PROMPT
If a line contains "pink truck: [59,31,185,123]", it is the last one to write out; begin with the first line of the records and copy each exactly.

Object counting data
========================================
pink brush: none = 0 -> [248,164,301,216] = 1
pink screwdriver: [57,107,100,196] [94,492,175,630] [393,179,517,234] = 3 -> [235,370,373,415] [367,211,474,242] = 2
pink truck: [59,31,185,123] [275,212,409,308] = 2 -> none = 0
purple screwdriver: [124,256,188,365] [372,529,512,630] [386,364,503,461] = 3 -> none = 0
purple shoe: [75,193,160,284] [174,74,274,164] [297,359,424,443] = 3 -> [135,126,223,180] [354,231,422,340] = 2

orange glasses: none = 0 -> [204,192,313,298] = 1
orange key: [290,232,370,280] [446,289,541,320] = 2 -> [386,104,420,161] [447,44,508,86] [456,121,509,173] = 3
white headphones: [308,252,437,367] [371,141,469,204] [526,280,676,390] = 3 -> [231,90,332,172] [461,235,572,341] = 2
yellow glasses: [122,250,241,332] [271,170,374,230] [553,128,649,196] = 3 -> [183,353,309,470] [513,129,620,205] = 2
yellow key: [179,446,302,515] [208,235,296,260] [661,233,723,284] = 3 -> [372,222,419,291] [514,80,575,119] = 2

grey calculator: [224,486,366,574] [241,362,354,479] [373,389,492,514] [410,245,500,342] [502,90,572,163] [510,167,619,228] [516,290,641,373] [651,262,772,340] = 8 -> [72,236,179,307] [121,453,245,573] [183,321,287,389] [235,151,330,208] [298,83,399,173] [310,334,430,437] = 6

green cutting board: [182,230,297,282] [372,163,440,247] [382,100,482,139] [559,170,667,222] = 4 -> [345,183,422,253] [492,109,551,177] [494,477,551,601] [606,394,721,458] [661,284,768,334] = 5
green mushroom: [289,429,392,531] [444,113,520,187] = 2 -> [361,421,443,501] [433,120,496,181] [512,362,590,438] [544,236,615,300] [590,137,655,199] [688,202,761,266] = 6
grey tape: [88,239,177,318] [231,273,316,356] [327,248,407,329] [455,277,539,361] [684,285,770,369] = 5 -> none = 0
========================================
WRITTEN RESPONSE
pink brush: none = 0 -> [248,164,301,216] = 1
pink screwdriver: [57,107,100,196] [94,492,175,630] [393,179,517,234] = 3 -> [235,370,373,415] [367,211,474,242] = 2
pink truck: [59,31,185,123] [275,212,409,308] = 2 -> none = 0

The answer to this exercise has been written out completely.